YOUR TASK
The records below must be copied in full; omit the images.

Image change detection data
━━━

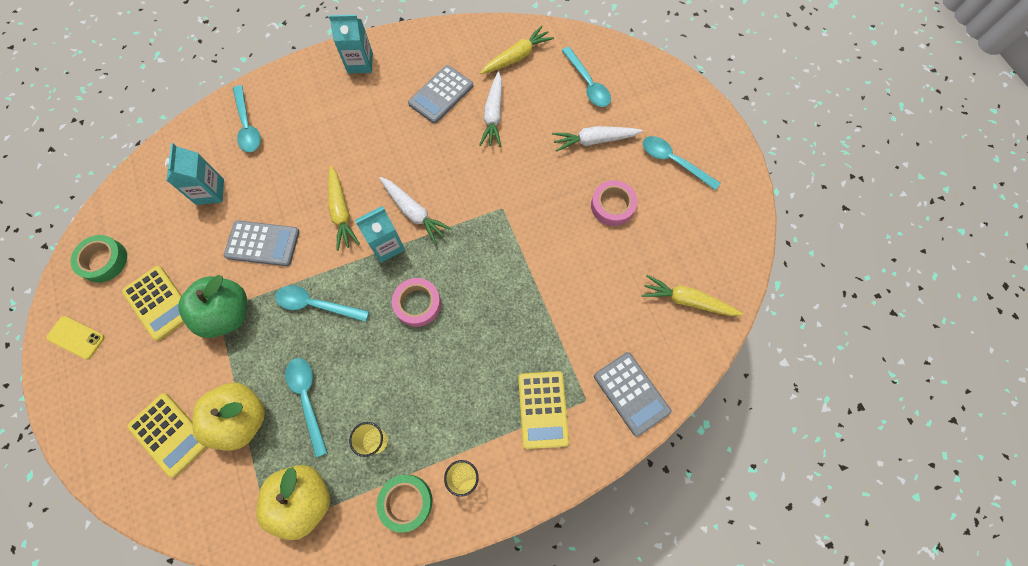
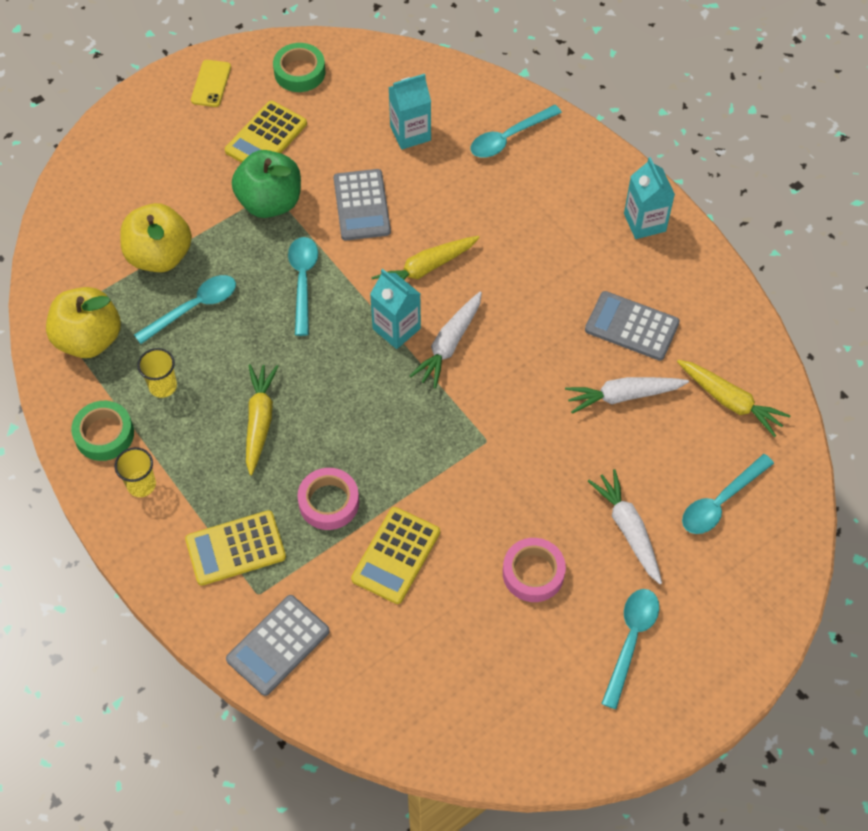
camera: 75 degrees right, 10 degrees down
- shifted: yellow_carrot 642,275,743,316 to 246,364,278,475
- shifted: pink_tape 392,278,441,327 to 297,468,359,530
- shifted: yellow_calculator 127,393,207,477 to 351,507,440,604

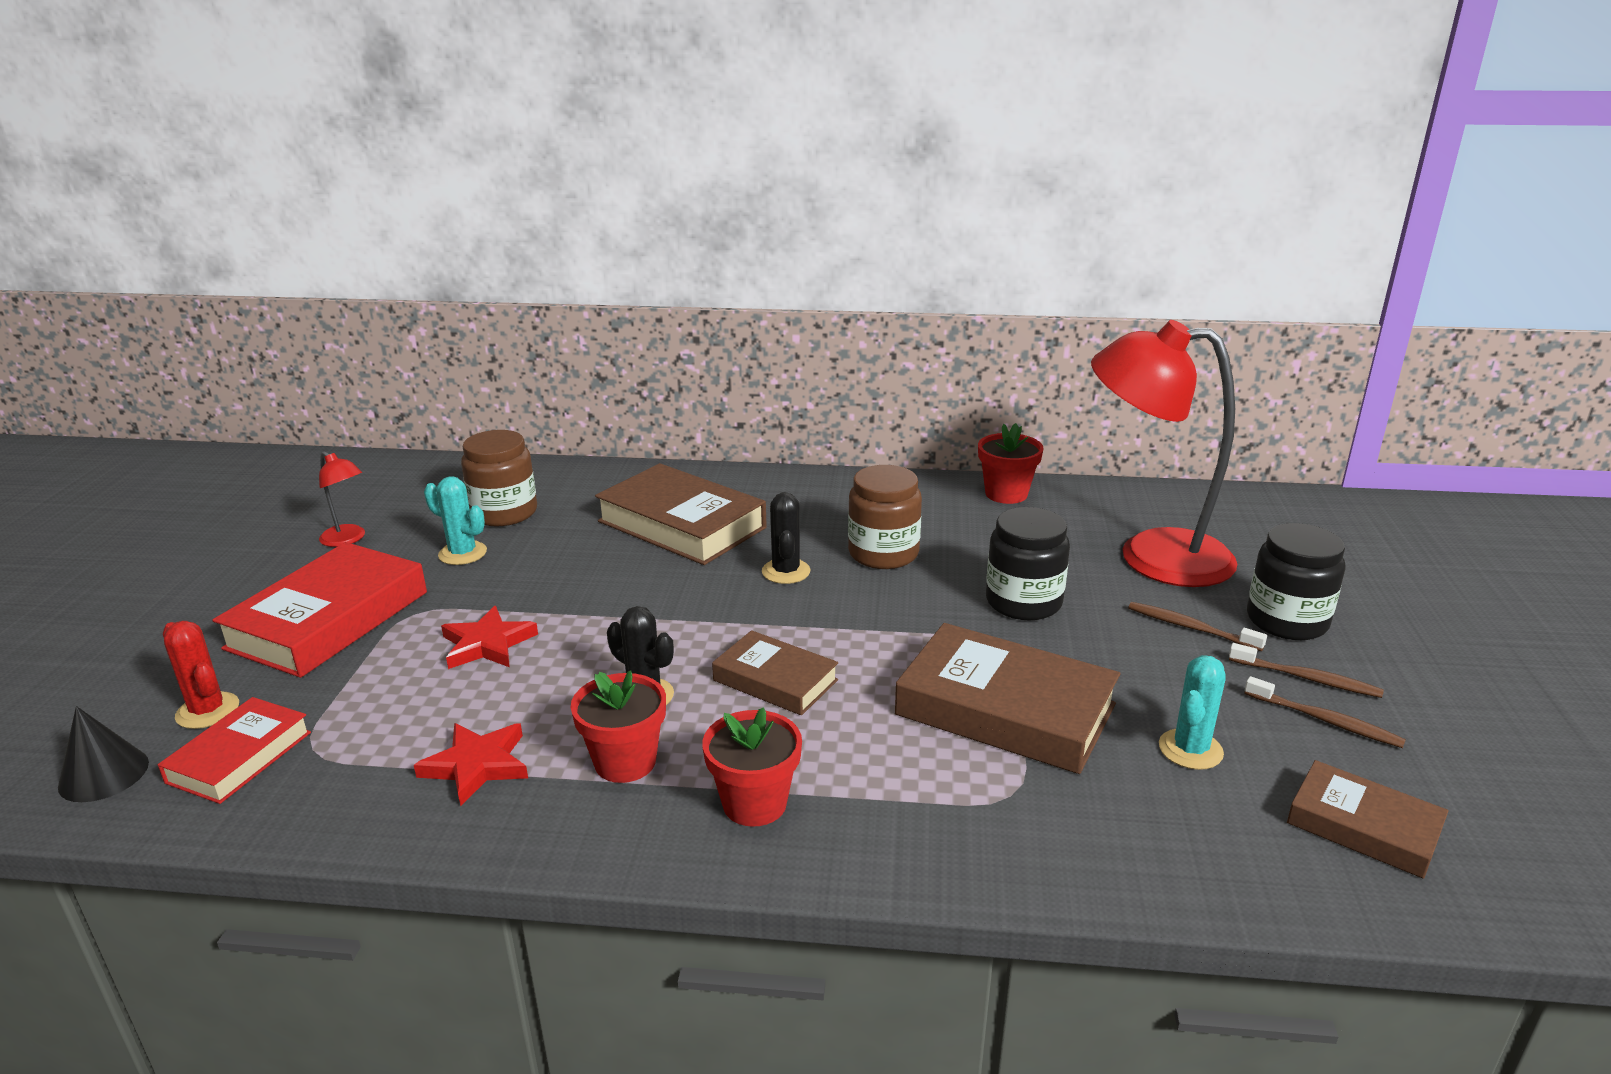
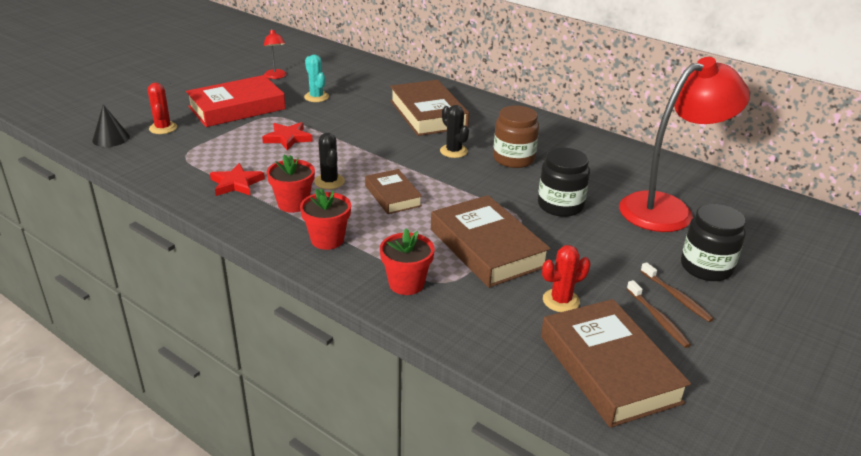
camera: 30 degrees right, 5 degrees up
- rotated: red_lamp 1091,320,1237,587 = 619,57,750,232 105 degrees clockwise
- shifted: red_flower_pot 978,423,1044,504 to 380,228,435,295
- gone: brown_jar 461,430,537,526
- rotated: black_cactus 762,492,811,584 = 440,105,469,158 60 degrees counterclockwise
- gone: brown_toothbrush 1128,602,1267,651
- repainted: turquoise_cactus 1159,655,1226,770 to red_cactus 542,245,590,312
- gone: red_book 158,697,311,804
- scaled: brown_book 1287,760,1448,879 = 541,299,691,428 x1.71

━━━

ANSWER TO THE EXERCISE
camera: 75 degrees right, 10 degrees down
- shifted: yellow_carrot 642,275,743,316 to 246,364,278,475
- shifted: pink_tape 392,278,441,327 to 297,468,359,530
- shifted: yellow_calculator 127,393,207,477 to 351,507,440,604

camera: 30 degrees right, 5 degrees up
- rotated: red_lamp 1091,320,1237,587 = 619,57,750,232 105 degrees clockwise
- shifted: red_flower_pot 978,423,1044,504 to 380,228,435,295
- gone: brown_jar 461,430,537,526
- rotated: black_cactus 762,492,811,584 = 440,105,469,158 60 degrees counterclockwise
- gone: brown_toothbrush 1128,602,1267,651
- repainted: turquoise_cactus 1159,655,1226,770 to red_cactus 542,245,590,312
- gone: red_book 158,697,311,804
- scaled: brown_book 1287,760,1448,879 = 541,299,691,428 x1.71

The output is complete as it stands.